* _Information_

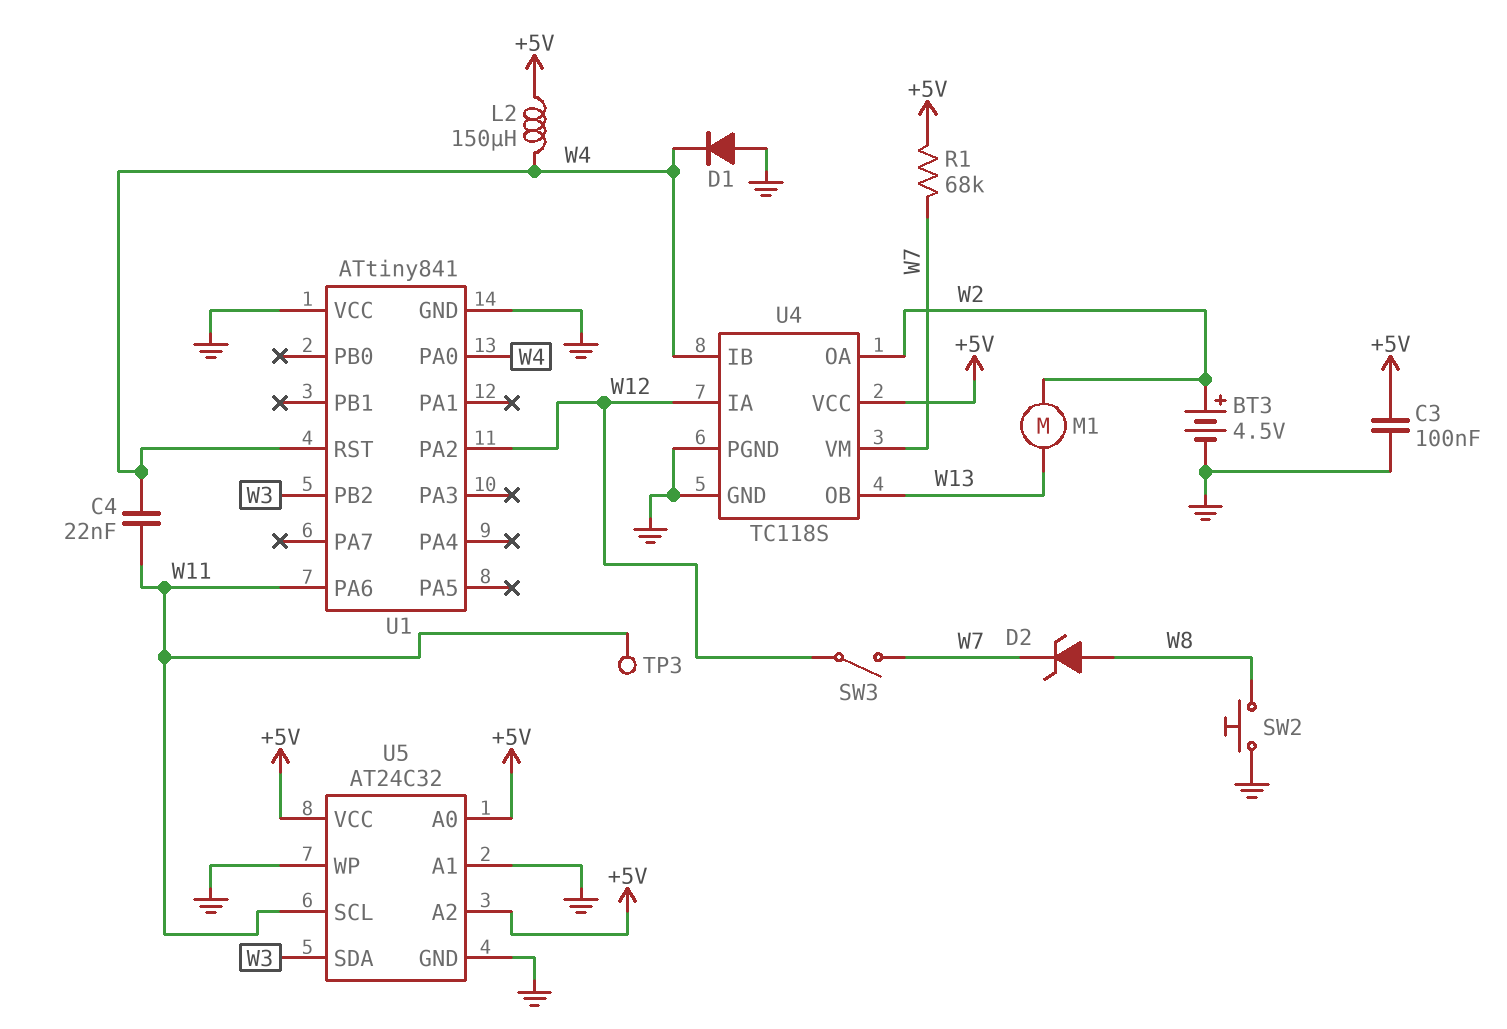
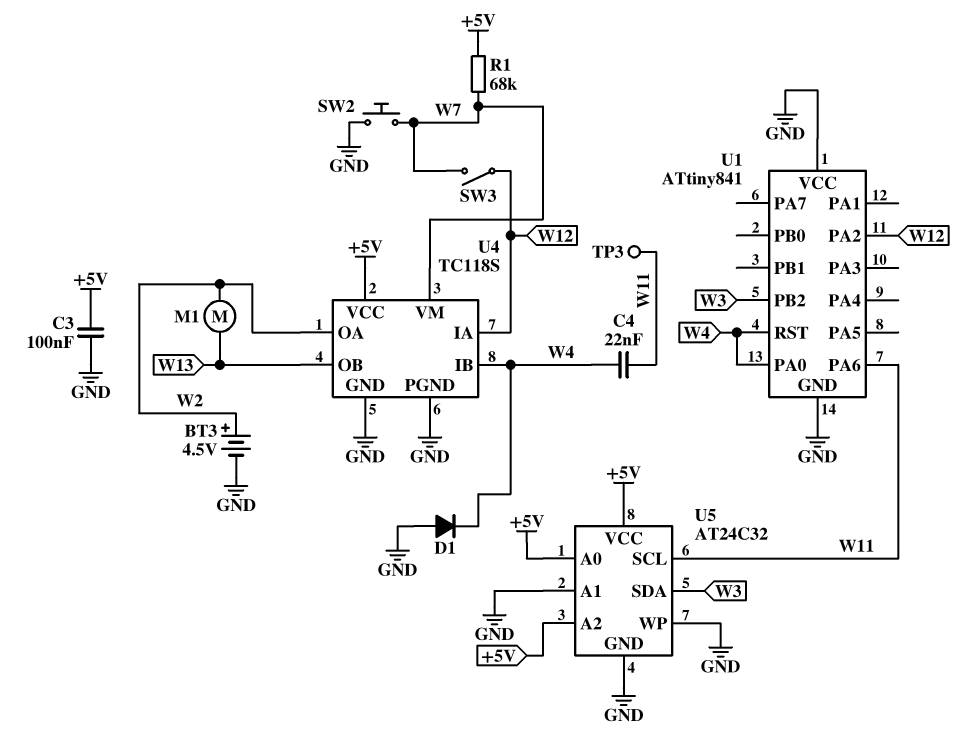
D2: zener (A W8, K W7) -> none
L2: 150uH (+5V, W4) -> none
SW2: button (GND, W8) -> button (GND, W7)

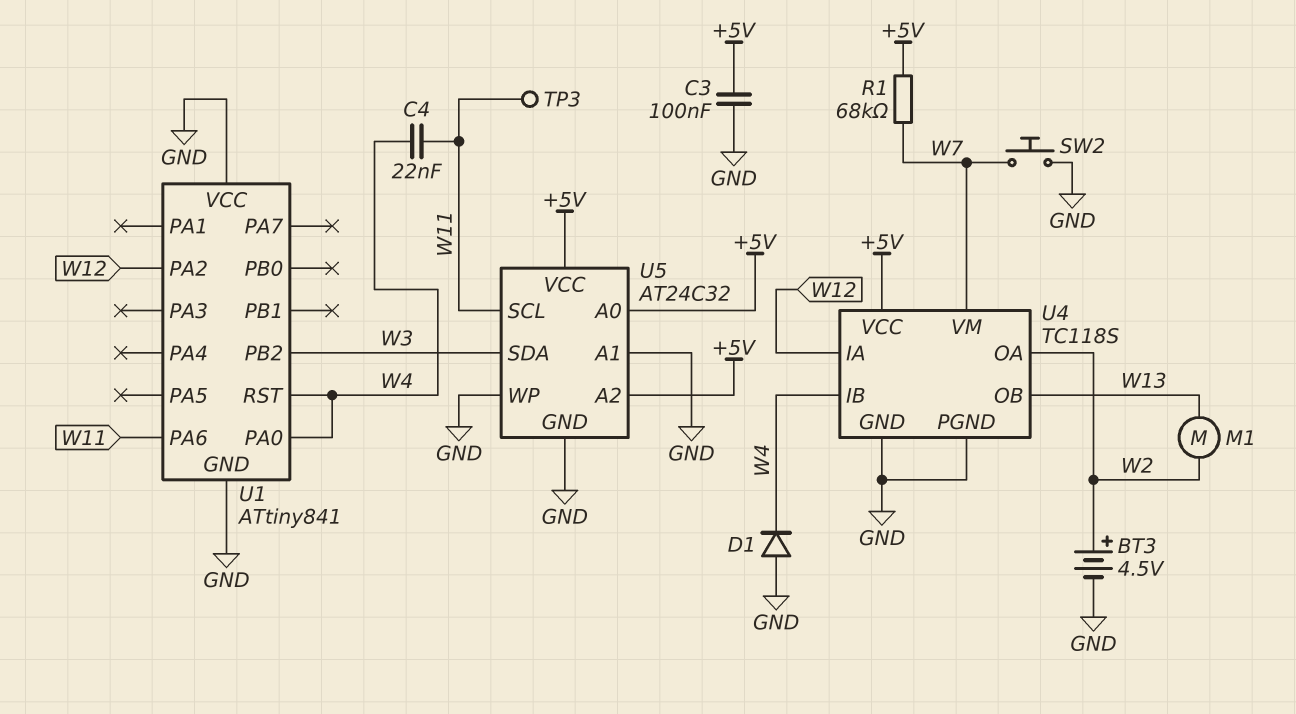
SW3: switch (W7, W12) -> none

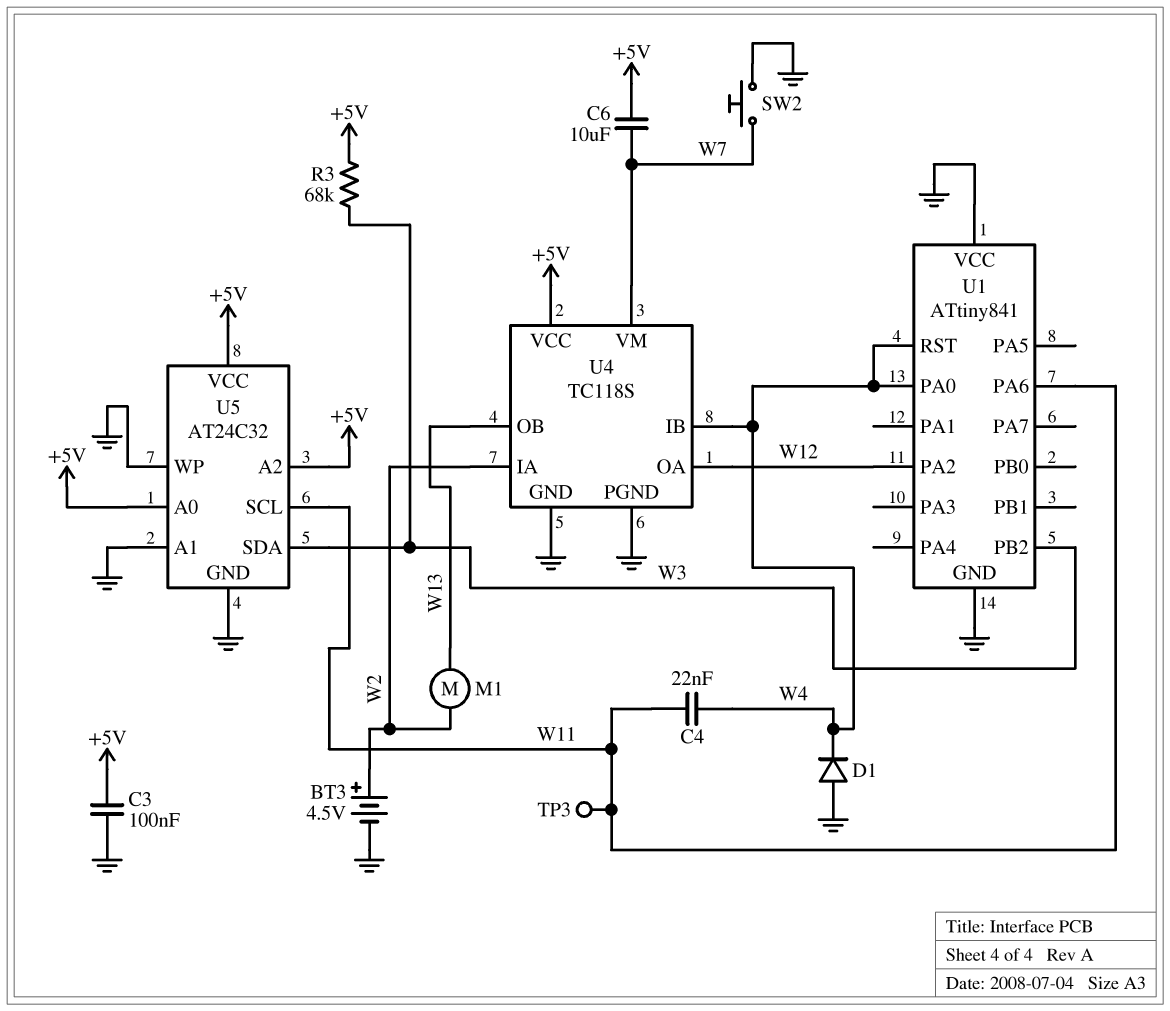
C6: none -> 10uF (+5V, W7)
R1: 68k (+5V, W7) -> none
R3: none -> 68k (+5V, W3)
U4 pin IA: W12 -> W2
U4 pin OA: W2 -> W12

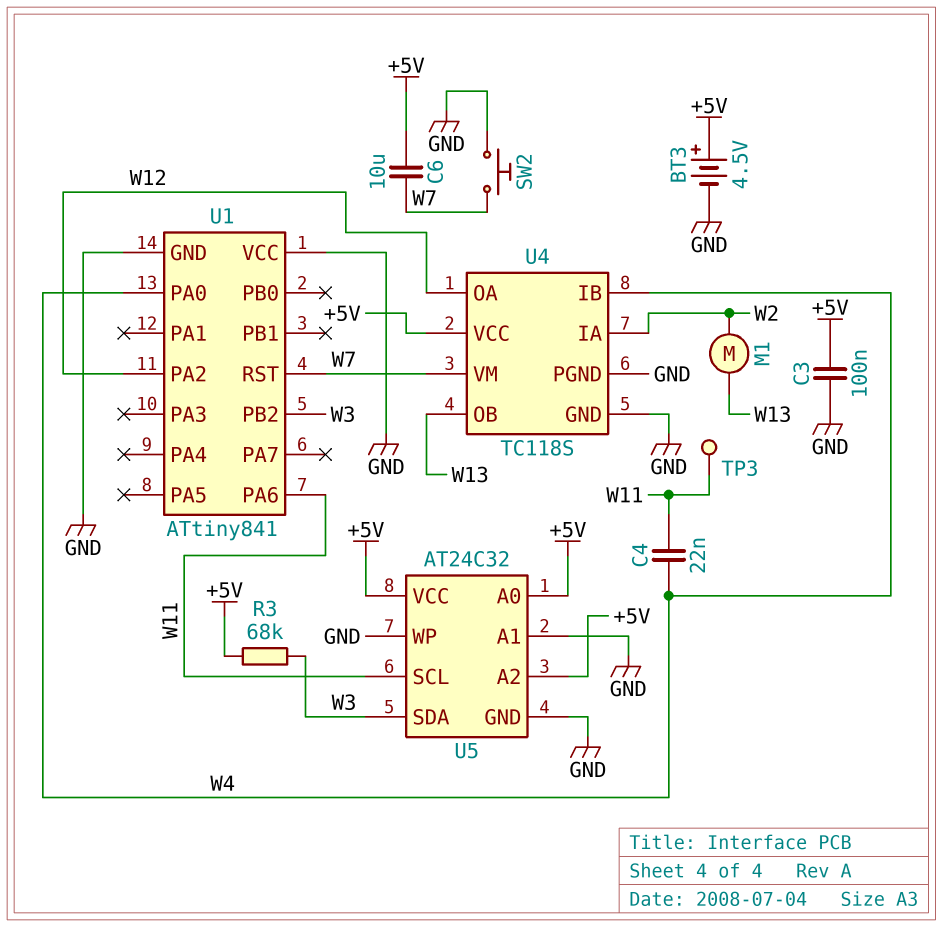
BT3: 4.5V (plus W2, minus GND) -> 4.5V (plus +5V, minus GND)
D1: diode (A GND, K W4) -> none
U1 pin RST: W4 -> W7

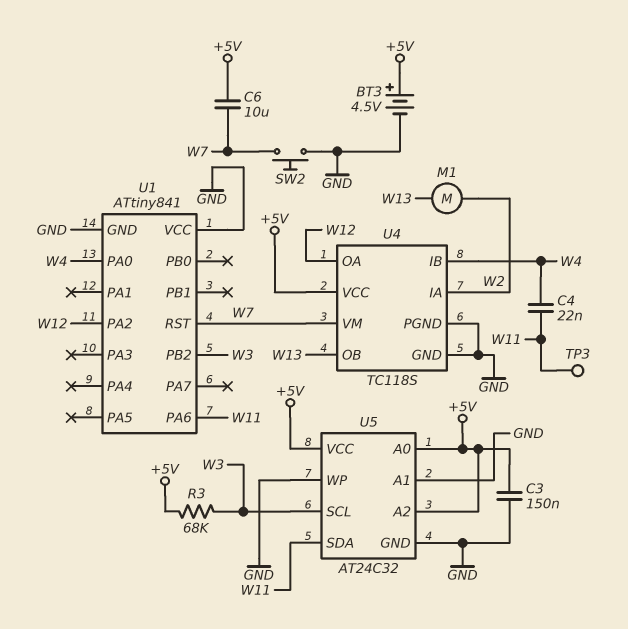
C3: 100nF (+5V, GND) -> 150nF (+5V, GND)
U5 pin SCL: W11 -> W3
U5 pin SDA: W3 -> W11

* _Exercise requirements_
Pictures excluded, output exactly the line that contains "U4 pin IA: W12 -> W2" and every line after it to the end of the data above.

* _Answer to the problem_
U4 pin IA: W12 -> W2
U4 pin OA: W2 -> W12

BT3: 4.5V (plus W2, minus GND) -> 4.5V (plus +5V, minus GND)
D1: diode (A GND, K W4) -> none
U1 pin RST: W4 -> W7

C3: 100nF (+5V, GND) -> 150nF (+5V, GND)
U5 pin SCL: W11 -> W3
U5 pin SDA: W3 -> W11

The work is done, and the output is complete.